## Prompt
Return only this: the line with "U117: NAND 74LS00" and all the lines that follow it below, through the final one, exactly as they are.

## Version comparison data
§ §

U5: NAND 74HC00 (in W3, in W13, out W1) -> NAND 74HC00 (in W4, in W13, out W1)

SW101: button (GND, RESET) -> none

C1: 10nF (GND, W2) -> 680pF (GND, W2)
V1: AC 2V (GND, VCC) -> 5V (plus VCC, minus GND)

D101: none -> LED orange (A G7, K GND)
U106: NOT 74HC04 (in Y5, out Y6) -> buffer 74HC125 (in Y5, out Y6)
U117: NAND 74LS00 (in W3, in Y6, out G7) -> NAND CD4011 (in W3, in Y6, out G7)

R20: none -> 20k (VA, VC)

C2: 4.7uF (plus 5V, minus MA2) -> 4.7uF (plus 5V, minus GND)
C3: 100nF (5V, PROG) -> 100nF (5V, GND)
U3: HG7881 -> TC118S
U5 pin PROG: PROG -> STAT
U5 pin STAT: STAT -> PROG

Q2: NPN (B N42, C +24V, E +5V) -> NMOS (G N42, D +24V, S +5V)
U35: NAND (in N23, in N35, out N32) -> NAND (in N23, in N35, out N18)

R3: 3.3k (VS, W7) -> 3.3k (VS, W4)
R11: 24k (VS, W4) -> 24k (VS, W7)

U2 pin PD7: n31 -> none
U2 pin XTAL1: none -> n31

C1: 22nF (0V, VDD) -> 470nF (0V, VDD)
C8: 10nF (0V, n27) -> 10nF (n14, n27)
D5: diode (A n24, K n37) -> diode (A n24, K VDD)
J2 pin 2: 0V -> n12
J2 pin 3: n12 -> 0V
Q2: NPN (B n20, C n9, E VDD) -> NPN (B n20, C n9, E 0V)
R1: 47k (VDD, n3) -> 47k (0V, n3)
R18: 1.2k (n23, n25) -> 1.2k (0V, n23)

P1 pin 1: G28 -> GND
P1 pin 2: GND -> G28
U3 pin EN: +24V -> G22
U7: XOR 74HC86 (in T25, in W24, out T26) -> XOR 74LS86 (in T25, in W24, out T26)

§ §

## Answer to this problem
U117: NAND 74LS00 (in W3, in Y6, out G7) -> NAND CD4011 (in W3, in Y6, out G7)

R20: none -> 20k (VA, VC)

C2: 4.7uF (plus 5V, minus MA2) -> 4.7uF (plus 5V, minus GND)
C3: 100nF (5V, PROG) -> 100nF (5V, GND)
U3: HG7881 -> TC118S
U5 pin PROG: PROG -> STAT
U5 pin STAT: STAT -> PROG

Q2: NPN (B N42, C +24V, E +5V) -> NMOS (G N42, D +24V, S +5V)
U35: NAND (in N23, in N35, out N32) -> NAND (in N23, in N35, out N18)

R3: 3.3k (VS, W7) -> 3.3k (VS, W4)
R11: 24k (VS, W4) -> 24k (VS, W7)

U2 pin PD7: n31 -> none
U2 pin XTAL1: none -> n31

C1: 22nF (0V, VDD) -> 470nF (0V, VDD)
C8: 10nF (0V, n27) -> 10nF (n14, n27)
D5: diode (A n24, K n37) -> diode (A n24, K VDD)
J2 pin 2: 0V -> n12
J2 pin 3: n12 -> 0V
Q2: NPN (B n20, C n9, E VDD) -> NPN (B n20, C n9, E 0V)
R1: 47k (VDD, n3) -> 47k (0V, n3)
R18: 1.2k (n23, n25) -> 1.2k (0V, n23)

P1 pin 1: G28 -> GND
P1 pin 2: GND -> G28
U3 pin EN: +24V -> G22
U7: XOR 74HC86 (in T25, in W24, out T26) -> XOR 74LS86 (in T25, in W24, out T26)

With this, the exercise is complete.